=== Section Start ===

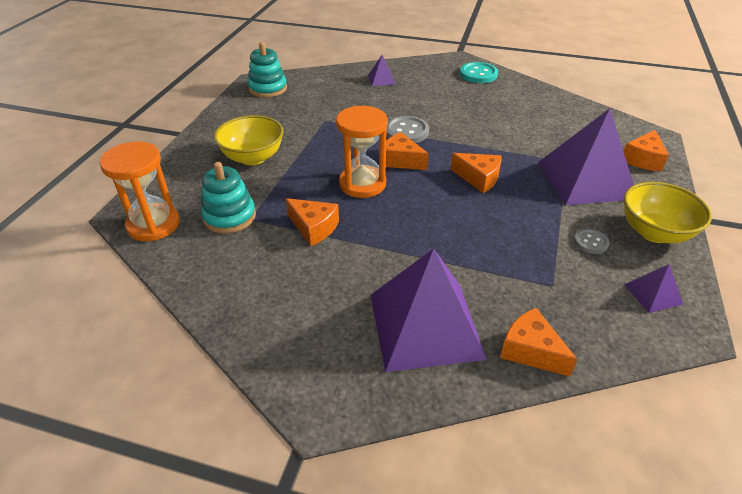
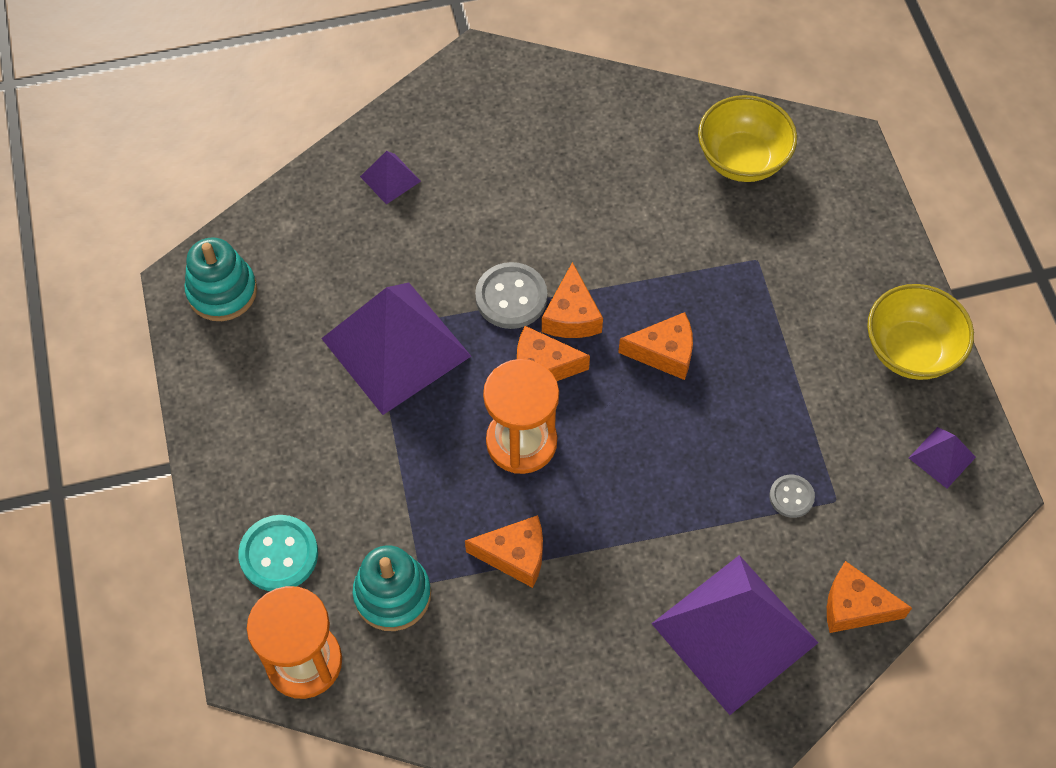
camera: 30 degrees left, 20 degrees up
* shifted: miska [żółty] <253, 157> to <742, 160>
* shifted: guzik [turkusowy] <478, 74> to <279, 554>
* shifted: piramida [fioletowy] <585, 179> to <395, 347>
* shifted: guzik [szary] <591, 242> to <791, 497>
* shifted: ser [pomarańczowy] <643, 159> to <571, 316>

=== Section End ===

WORK TO COMPLETE –
Retype the data above exactly. Do not carry over any images.

SOLVED EXERCISE –
camera: 30 degrees left, 20 degrees up
* shifted: miska [żółty] <253, 157> to <742, 160>
* shifted: guzik [turkusowy] <478, 74> to <279, 554>
* shifted: piramida [fioletowy] <585, 179> to <395, 347>
* shifted: guzik [szary] <591, 242> to <791, 497>
* shifted: ser [pomarańczowy] <643, 159> to <571, 316>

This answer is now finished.